» Given information
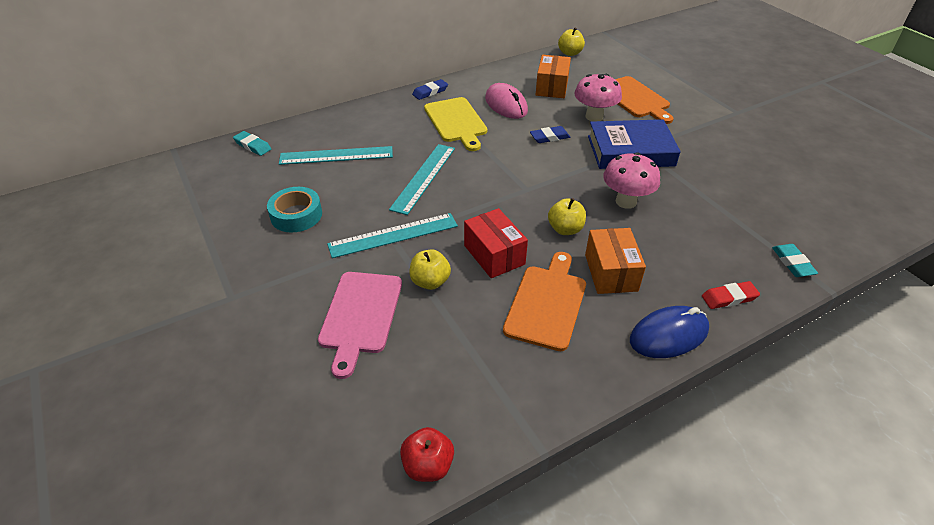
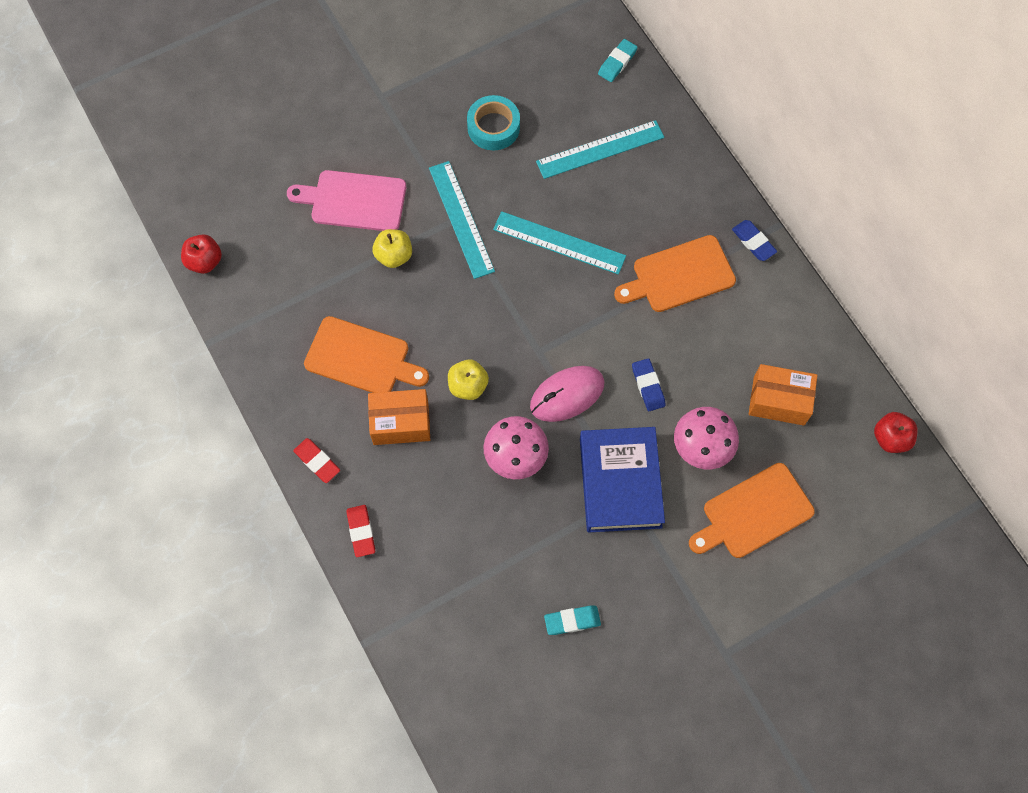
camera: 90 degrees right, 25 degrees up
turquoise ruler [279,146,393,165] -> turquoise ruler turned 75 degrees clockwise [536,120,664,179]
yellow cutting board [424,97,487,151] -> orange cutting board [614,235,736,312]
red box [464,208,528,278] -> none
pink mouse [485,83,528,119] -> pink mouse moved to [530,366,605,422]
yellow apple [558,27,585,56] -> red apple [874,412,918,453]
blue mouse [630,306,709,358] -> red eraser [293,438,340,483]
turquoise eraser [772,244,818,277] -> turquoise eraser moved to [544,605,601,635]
---
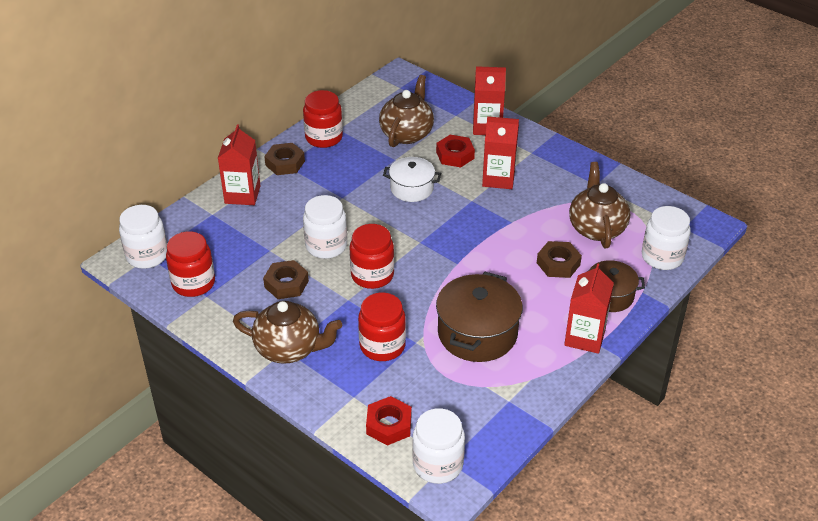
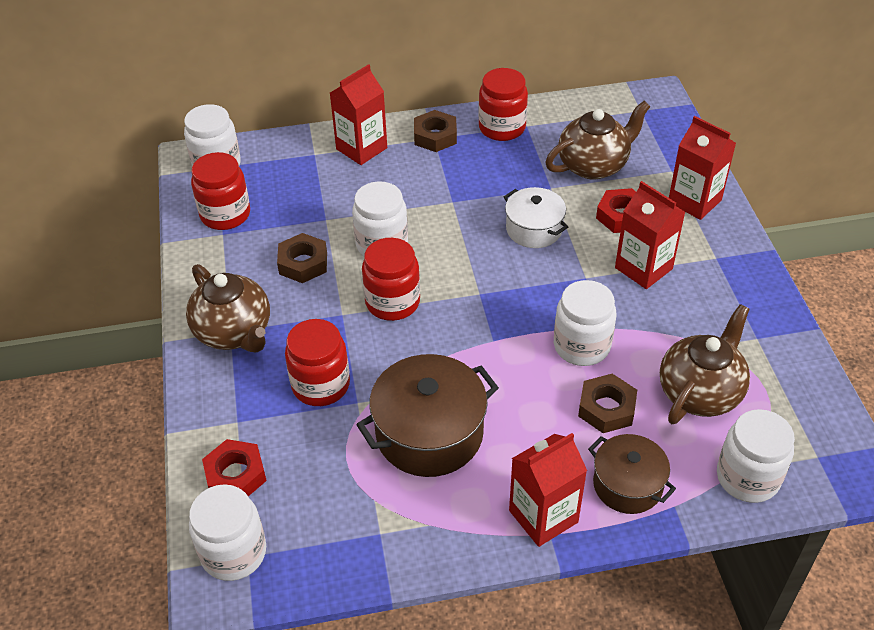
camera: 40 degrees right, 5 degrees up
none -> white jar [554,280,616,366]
...
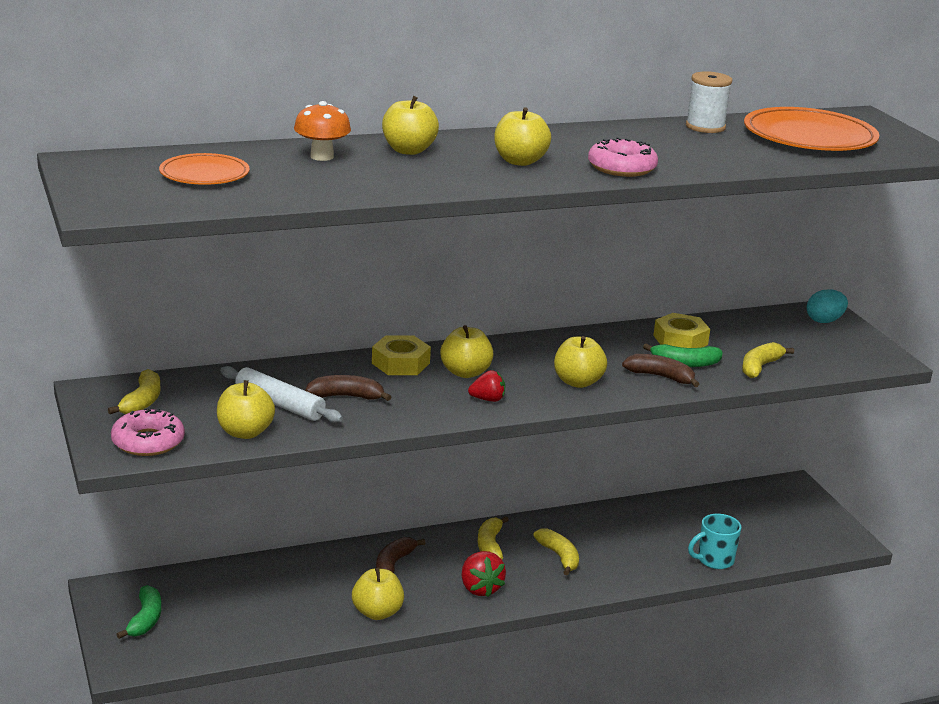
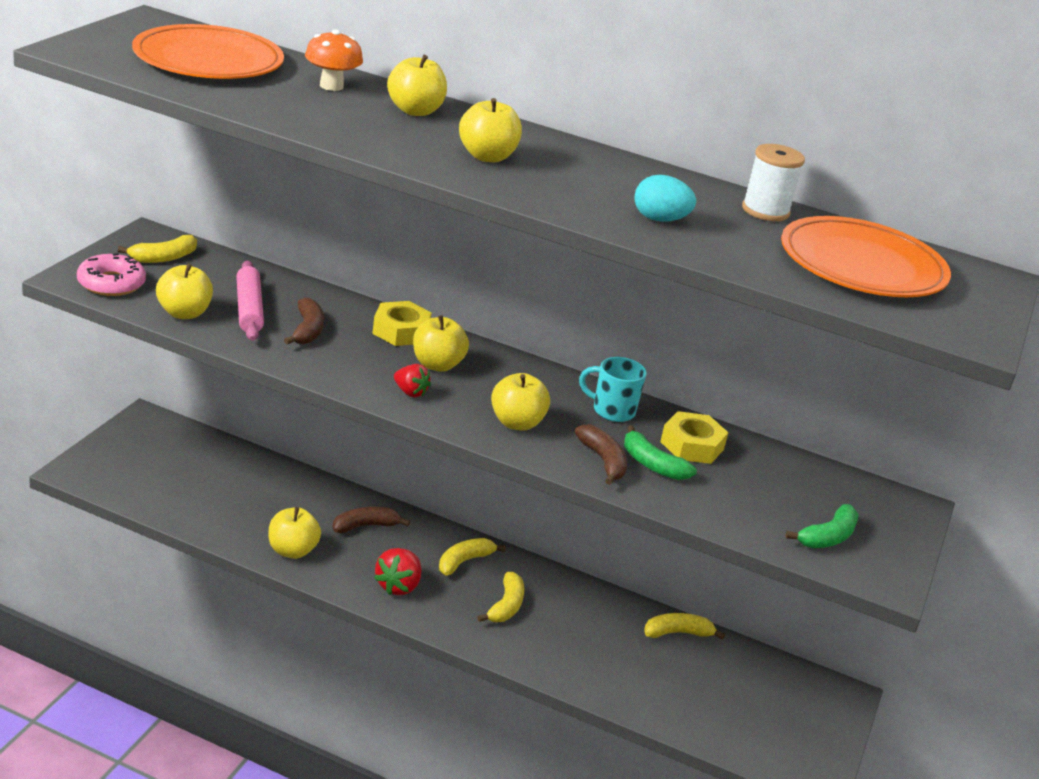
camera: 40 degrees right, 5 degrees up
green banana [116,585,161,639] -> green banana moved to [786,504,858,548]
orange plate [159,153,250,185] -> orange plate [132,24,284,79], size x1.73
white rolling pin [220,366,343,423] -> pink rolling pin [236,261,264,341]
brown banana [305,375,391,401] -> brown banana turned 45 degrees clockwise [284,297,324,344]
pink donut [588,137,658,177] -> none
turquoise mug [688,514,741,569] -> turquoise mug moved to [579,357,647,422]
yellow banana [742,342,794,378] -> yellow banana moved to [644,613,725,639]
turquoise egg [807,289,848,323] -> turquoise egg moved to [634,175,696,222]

» Exercise prompt
Reproduce exactly the lines above from the line with "orange plate [159,153,250,185]" to the line with "turquoise egg [807,289,848,323]", including both, and add nothing.

» Expected output
orange plate [159,153,250,185] -> orange plate [132,24,284,79], size x1.73
white rolling pin [220,366,343,423] -> pink rolling pin [236,261,264,341]
brown banana [305,375,391,401] -> brown banana turned 45 degrees clockwise [284,297,324,344]
pink donut [588,137,658,177] -> none
turquoise mug [688,514,741,569] -> turquoise mug moved to [579,357,647,422]
yellow banana [742,342,794,378] -> yellow banana moved to [644,613,725,639]
turquoise egg [807,289,848,323] -> turquoise egg moved to [634,175,696,222]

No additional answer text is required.